[begin Information supplied]
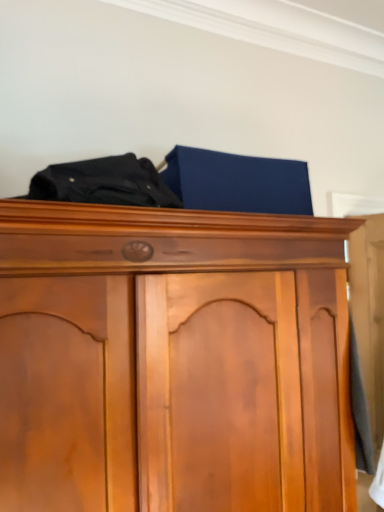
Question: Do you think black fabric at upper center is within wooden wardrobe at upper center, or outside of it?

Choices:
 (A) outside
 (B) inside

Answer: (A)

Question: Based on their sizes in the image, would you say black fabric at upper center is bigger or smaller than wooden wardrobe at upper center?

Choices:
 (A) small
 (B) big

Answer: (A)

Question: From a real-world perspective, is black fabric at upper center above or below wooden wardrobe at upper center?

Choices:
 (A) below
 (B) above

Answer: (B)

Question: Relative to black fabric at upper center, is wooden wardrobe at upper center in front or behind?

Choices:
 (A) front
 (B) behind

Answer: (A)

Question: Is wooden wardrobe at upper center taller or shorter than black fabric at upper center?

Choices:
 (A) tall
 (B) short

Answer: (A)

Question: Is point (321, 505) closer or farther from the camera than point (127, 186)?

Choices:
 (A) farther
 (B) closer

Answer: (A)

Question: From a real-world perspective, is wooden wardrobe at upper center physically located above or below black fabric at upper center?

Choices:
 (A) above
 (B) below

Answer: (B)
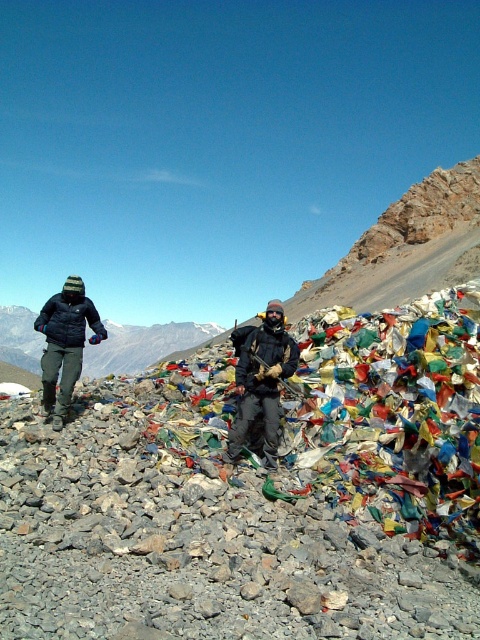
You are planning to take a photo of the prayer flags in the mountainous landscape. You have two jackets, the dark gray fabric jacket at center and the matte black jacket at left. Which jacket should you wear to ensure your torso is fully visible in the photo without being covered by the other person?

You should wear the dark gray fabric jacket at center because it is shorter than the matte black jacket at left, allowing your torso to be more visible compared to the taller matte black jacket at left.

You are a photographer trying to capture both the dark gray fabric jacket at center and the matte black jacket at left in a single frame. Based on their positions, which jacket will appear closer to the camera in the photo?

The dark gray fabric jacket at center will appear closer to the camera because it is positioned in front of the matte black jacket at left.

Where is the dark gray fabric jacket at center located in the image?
[end Information supplied]
### Task statement
Which lines of the listing contain the word "outside"? Locate each one and copy it out in full.

### Solved exercise
Question: Do you think black fabric at upper center is within wooden wardrobe at upper center, or outside of it?
 (A) outside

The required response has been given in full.